Segment Start: Listed records

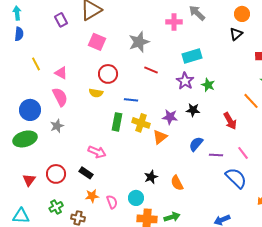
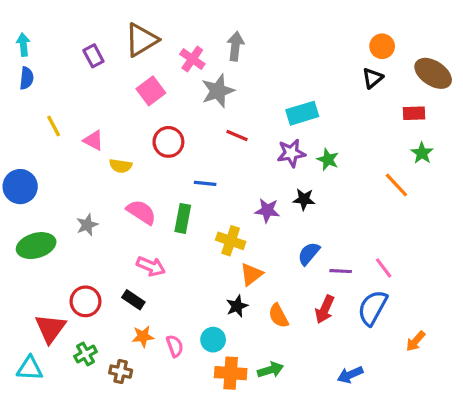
gray arrow: (197, 13) -> (235, 46), moved, turned 54
pink cross: (174, 22) -> (192, 59), moved, turned 35
pink square: (97, 42) -> (151, 91), turned 30
purple star: (185, 81) -> (291, 153), turned 30
yellow semicircle: (96, 93) -> (121, 166), moved
pink semicircle: (60, 97) -> (141, 212), moved, turned -30
blue circle: (30, 110) -> (20, 187), moved
red arrow: (230, 121) -> (325, 309), moved, turned 54
yellow cross: (141, 123) -> (231, 241), moved
orange triangle: (160, 137) -> (251, 274), moved
blue semicircle: (236, 178) -> (373, 308), turned -105
red triangle: (29, 180) -> (50, 328), moved, size x1.5

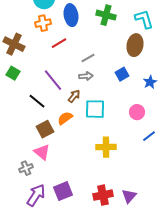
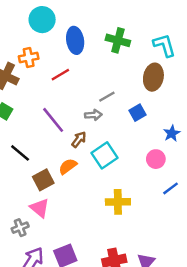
orange cross: (43, 23) -> (29, 58), moved
gray line: (88, 58) -> (107, 97), moved
blue star: (150, 82) -> (172, 133), moved
black line: (37, 101) -> (20, 153), moved
cyan square: (95, 109) -> (104, 155), turned -35

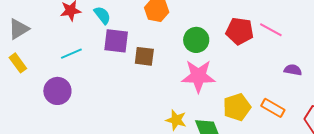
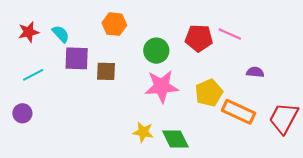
purple circle: (57, 91) -> (22, 113), size x0.7
yellow pentagon: (237, 107) -> (209, 93), moved
orange rectangle: (273, 108) -> (239, 112), size x1.4

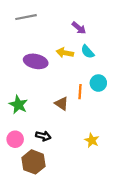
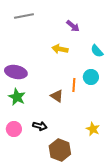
cyan semicircle: (88, 52) -> (97, 51), moved
purple ellipse: (36, 61) -> (16, 72), moved
yellow star: (92, 140) -> (93, 129), moved
brown hexagon: (34, 162) -> (60, 150), moved

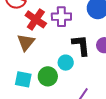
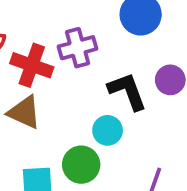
brown triangle: (26, 42) -> (24, 112), turned -30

Segment End: Listed records

Task requirements:
In the records above, find the line that contains "cyan square: (95, 109)" and repeat exactly that line and all lines after it to the end. Do not include pictures.

Answer to this problem:
cyan square: (95, 109) -> (104, 155), turned -35

purple circle: (57, 91) -> (22, 113), size x0.7
yellow pentagon: (237, 107) -> (209, 93), moved
orange rectangle: (273, 108) -> (239, 112), size x1.4

cyan semicircle: (88, 52) -> (97, 51), moved
purple ellipse: (36, 61) -> (16, 72), moved
yellow star: (92, 140) -> (93, 129), moved
brown hexagon: (34, 162) -> (60, 150), moved

brown triangle: (26, 42) -> (24, 112), turned -30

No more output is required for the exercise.